Start of Block

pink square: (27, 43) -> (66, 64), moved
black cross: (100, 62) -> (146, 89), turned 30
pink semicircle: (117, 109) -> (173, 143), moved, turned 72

End of Block
Start of Block

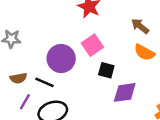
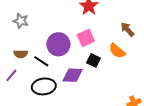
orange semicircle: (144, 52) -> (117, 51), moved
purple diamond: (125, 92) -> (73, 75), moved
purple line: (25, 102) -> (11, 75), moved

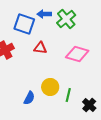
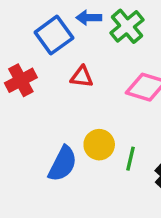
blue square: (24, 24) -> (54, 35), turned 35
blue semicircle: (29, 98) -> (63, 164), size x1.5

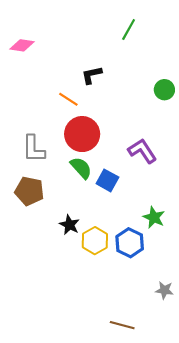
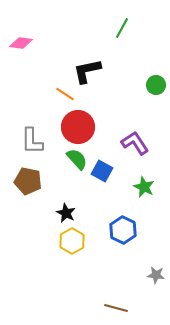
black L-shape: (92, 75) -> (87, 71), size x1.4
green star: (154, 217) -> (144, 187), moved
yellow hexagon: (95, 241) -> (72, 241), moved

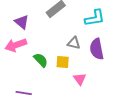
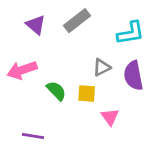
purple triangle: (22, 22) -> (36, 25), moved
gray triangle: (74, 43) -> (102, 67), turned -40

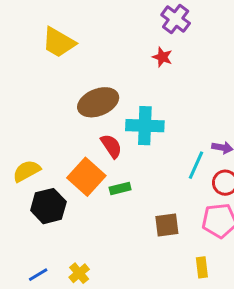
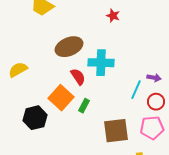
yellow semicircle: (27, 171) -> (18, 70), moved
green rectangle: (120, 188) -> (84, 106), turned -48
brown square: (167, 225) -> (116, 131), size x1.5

End of Block

▸ YOUR INSTRUCTIONS: For each line of the entries that includes "purple", show that line.

▸ WRITTEN RESPONSE:
purple diamond: (125, 92) -> (73, 75), moved
purple line: (25, 102) -> (11, 75), moved
purple triangle: (22, 22) -> (36, 25), moved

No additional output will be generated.